(Beginning of Dataset records)

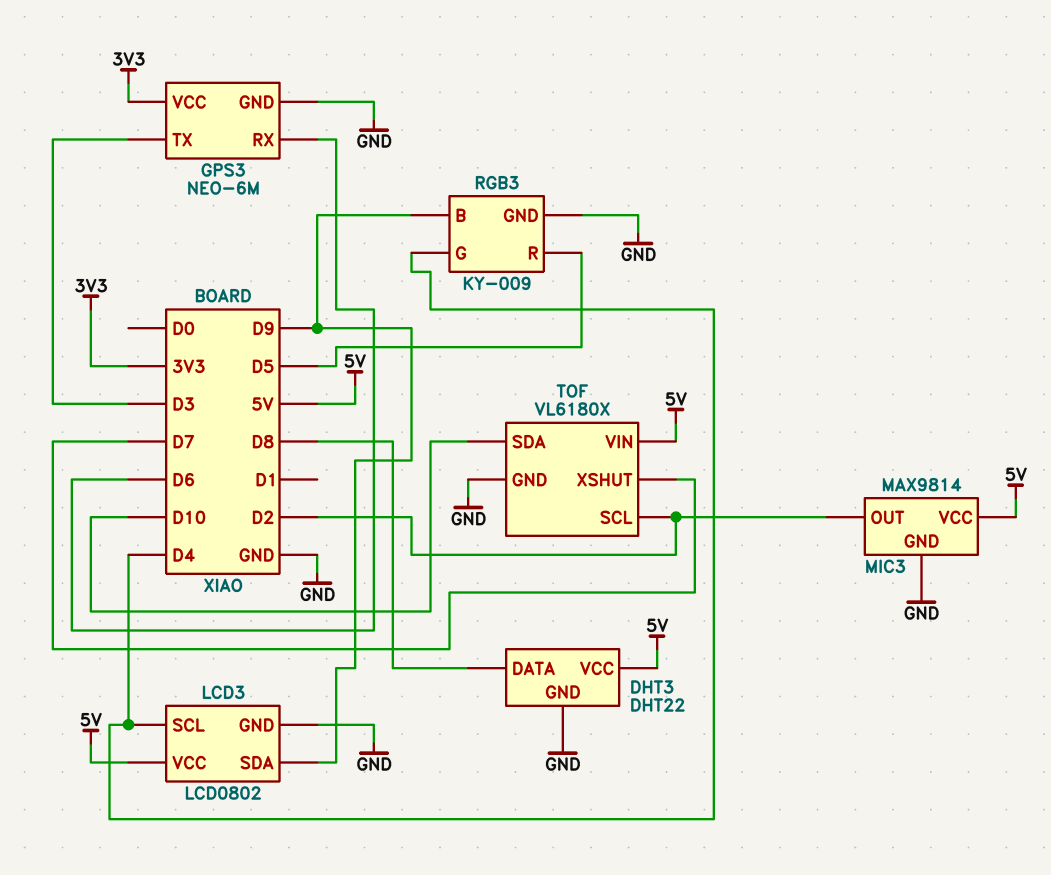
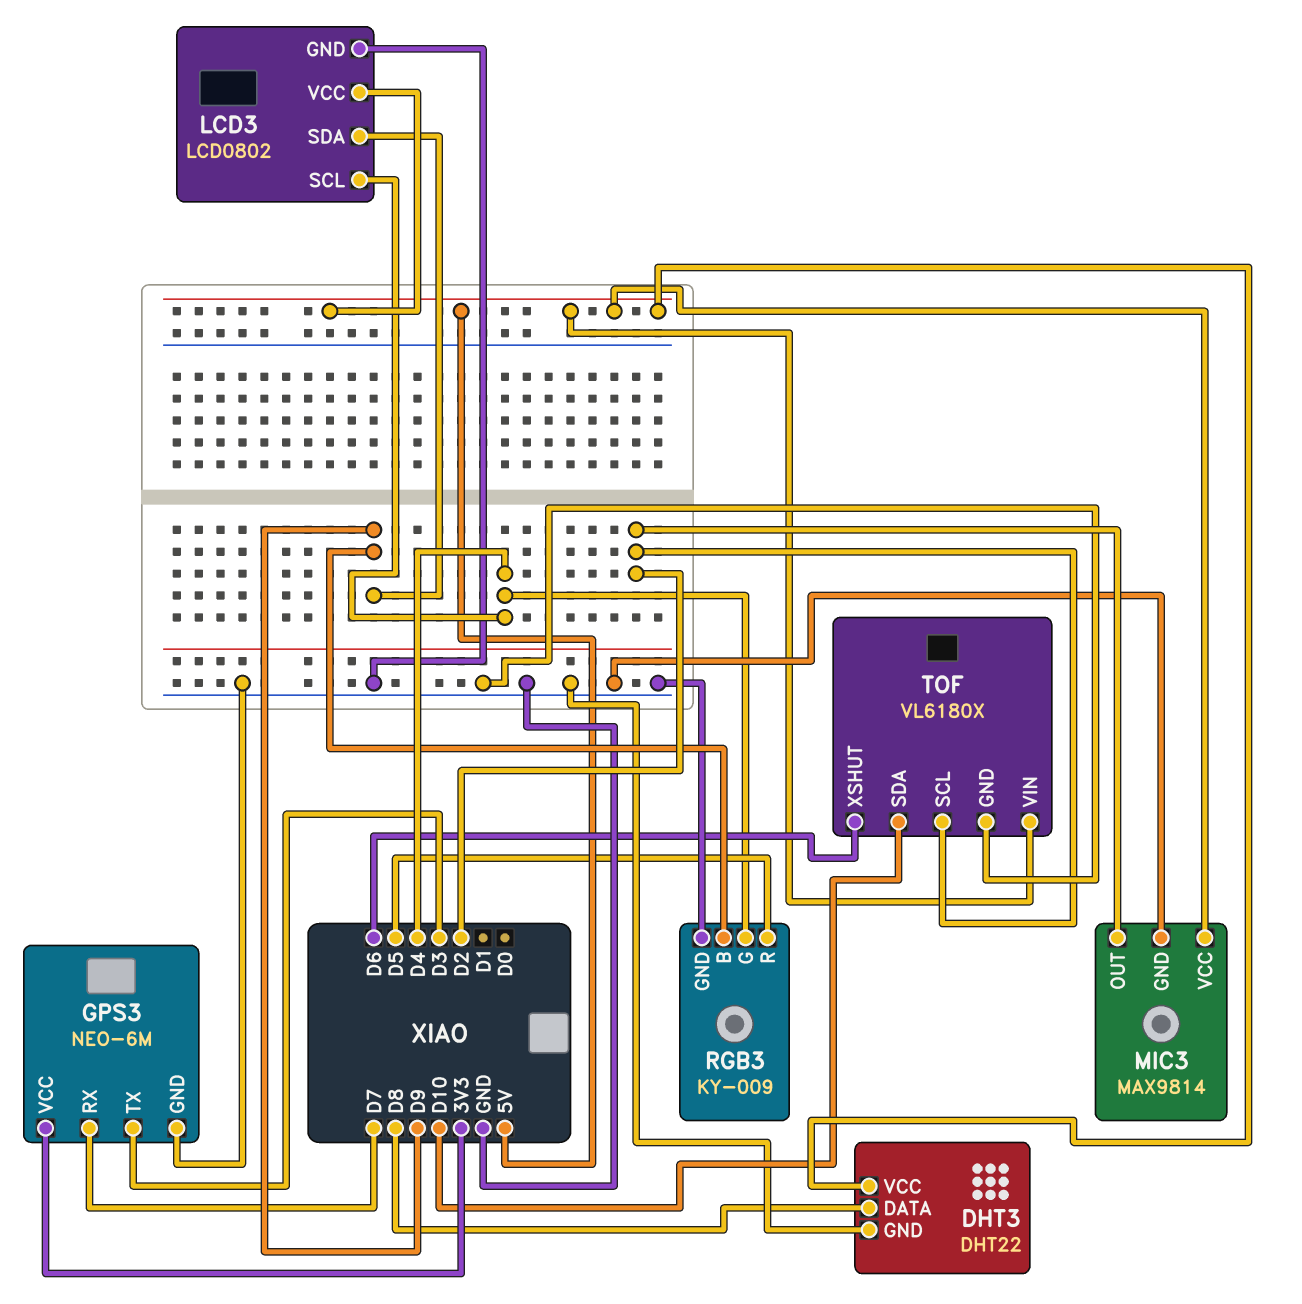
GPS3 pin RX: D6 -> D7
TOF pin XSHUT: D7 -> D6

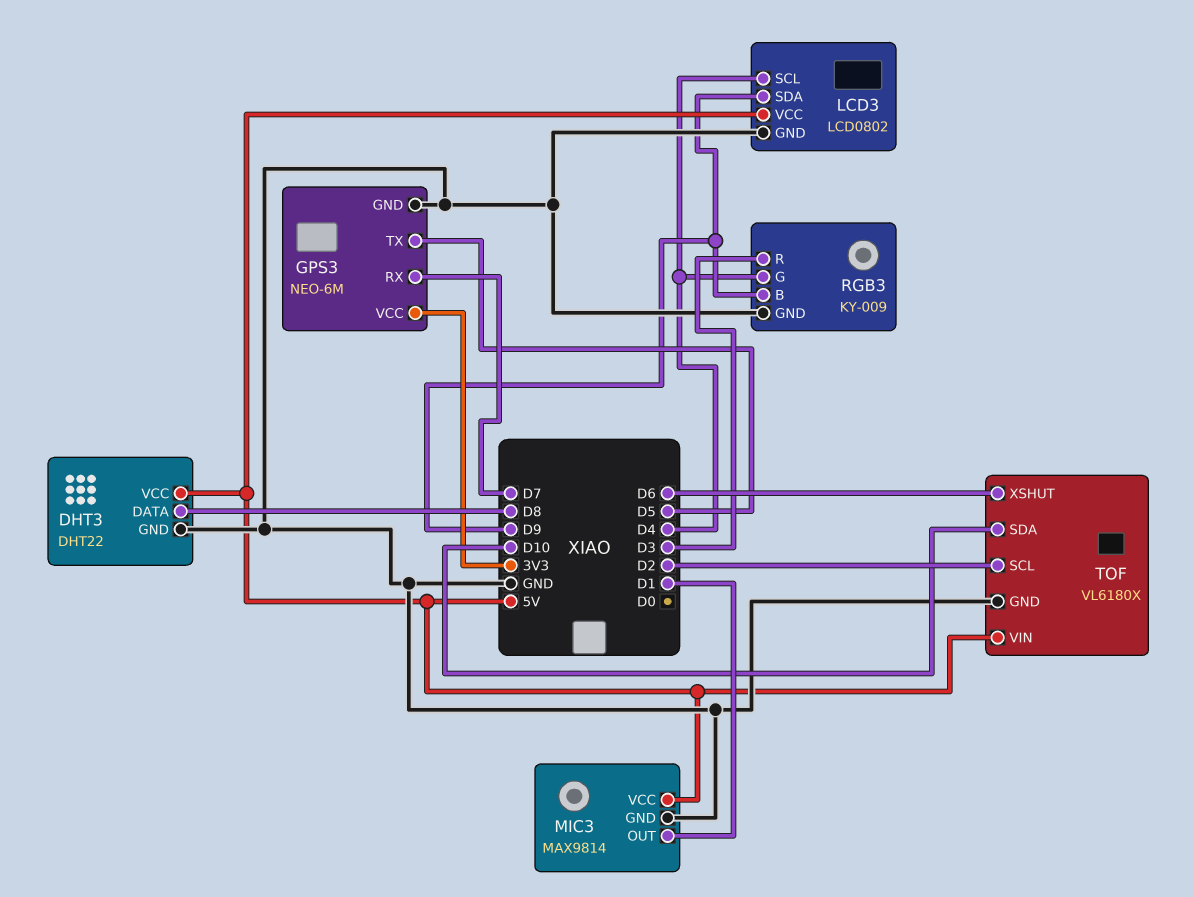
GPS3 pin TX: D3 -> D5
MIC3 pin OUT: D2 -> D1
RGB3 pin R: D5 -> D3

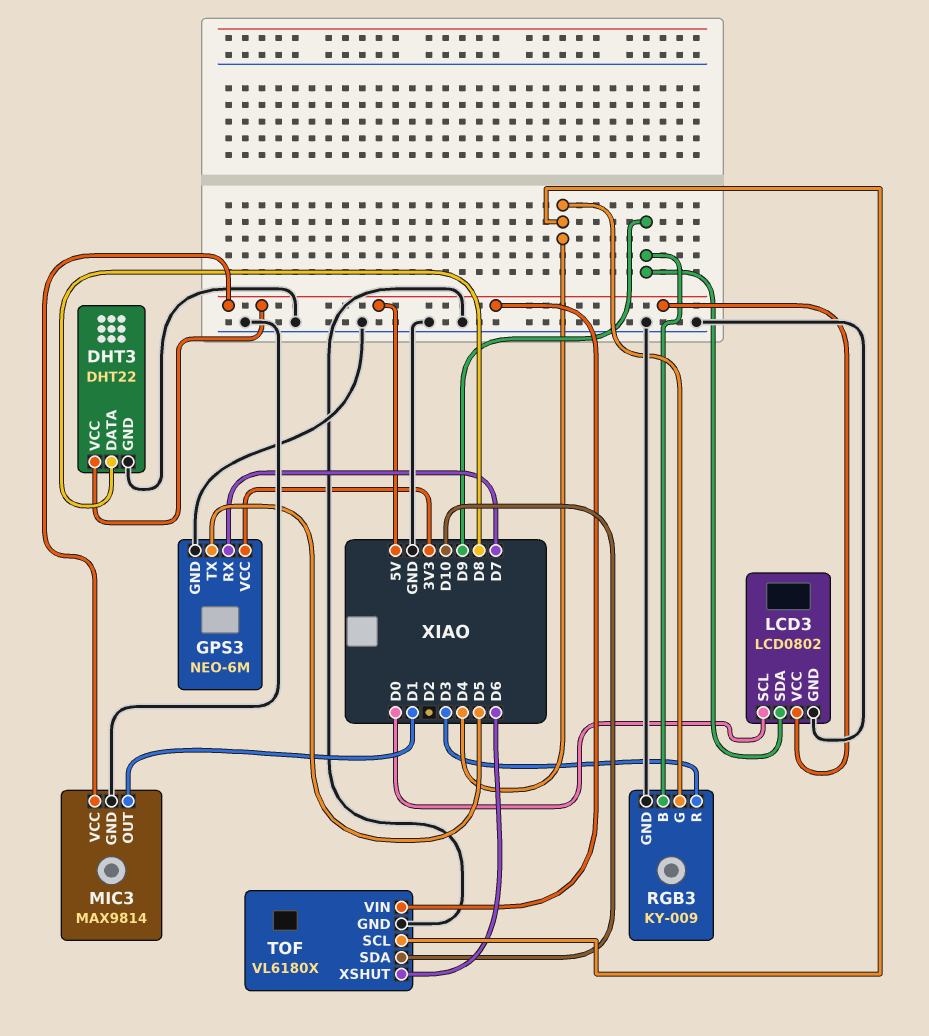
LCD3 pin SCL: D4 -> D0
TOF pin SCL: D2 -> D4

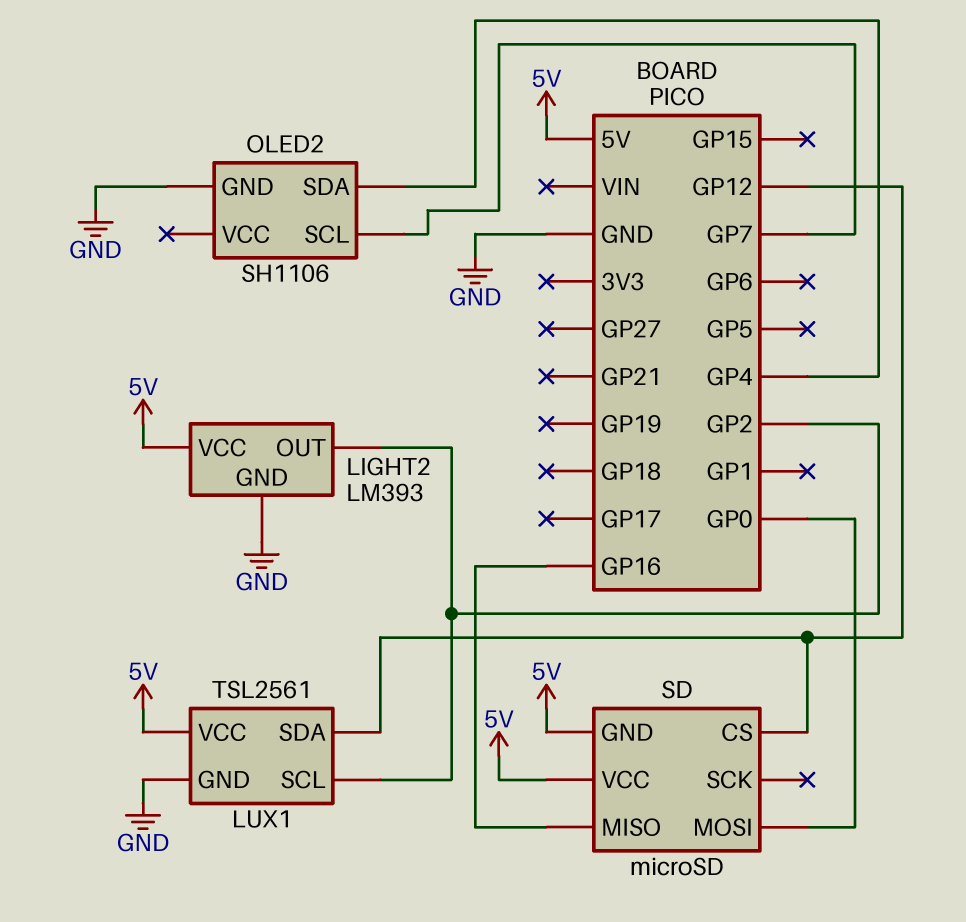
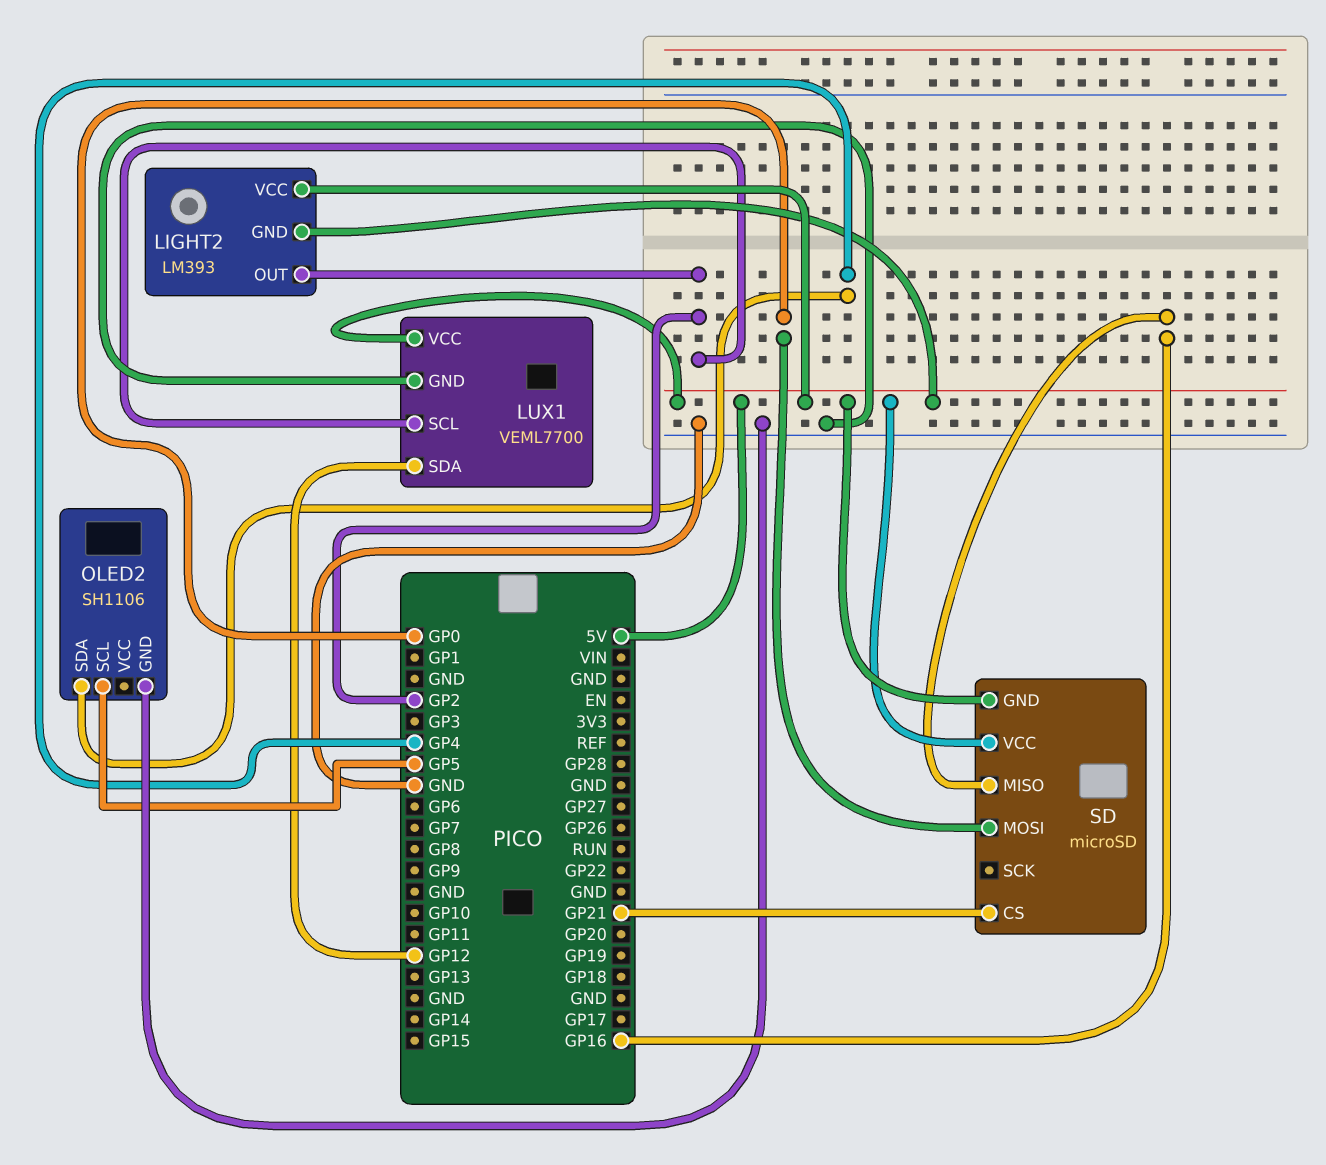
LIGHT2 pin GND: GND -> 5V
LUX1: TSL2561 -> VEML7700
OLED2 pin SCL: GP7 -> GP5
SD pin CS: GP12 -> GP21

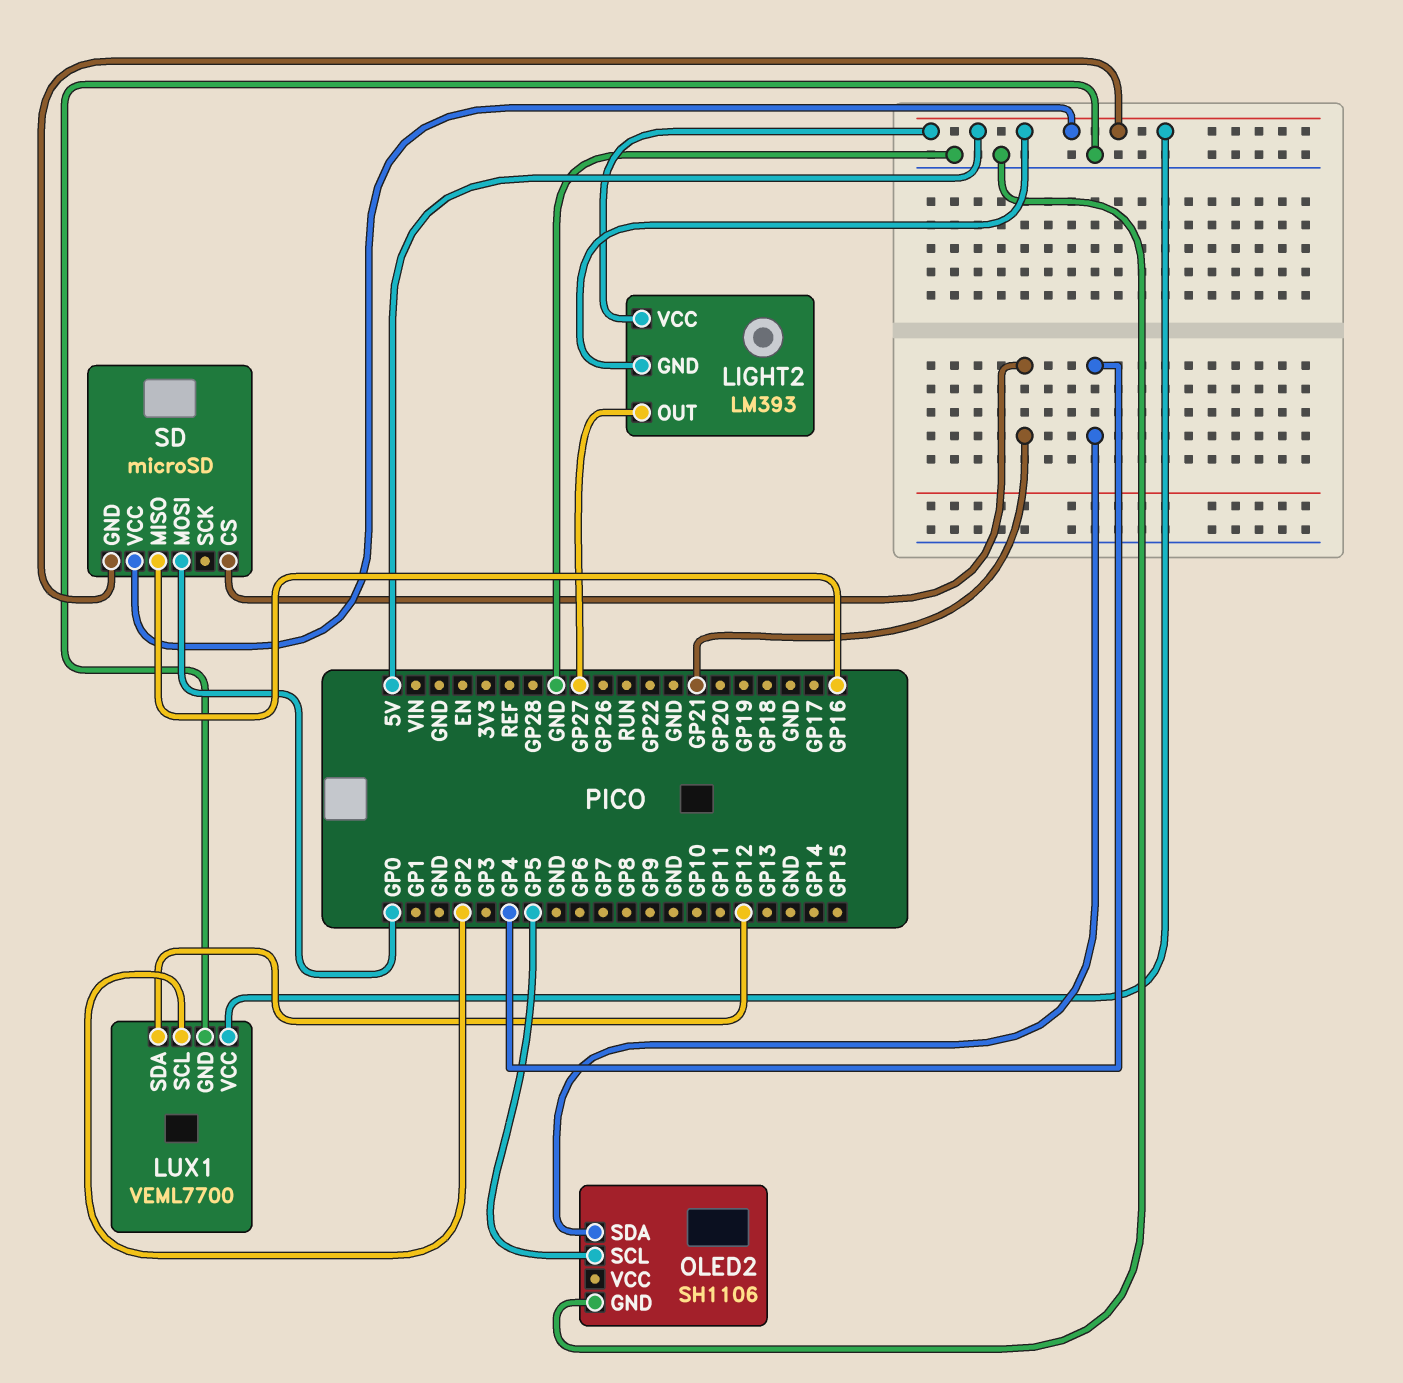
LIGHT2 pin OUT: GP2 -> GP27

(End of Dataset records)

Write out verbatim the lines from the one containing "LUX1: TSL2561 -> VEML7700" through the last line of the listing above, and no other lines; omit pictures.

Expected output —
LUX1: TSL2561 -> VEML7700
OLED2 pin SCL: GP7 -> GP5
SD pin CS: GP12 -> GP21

LIGHT2 pin OUT: GP2 -> GP27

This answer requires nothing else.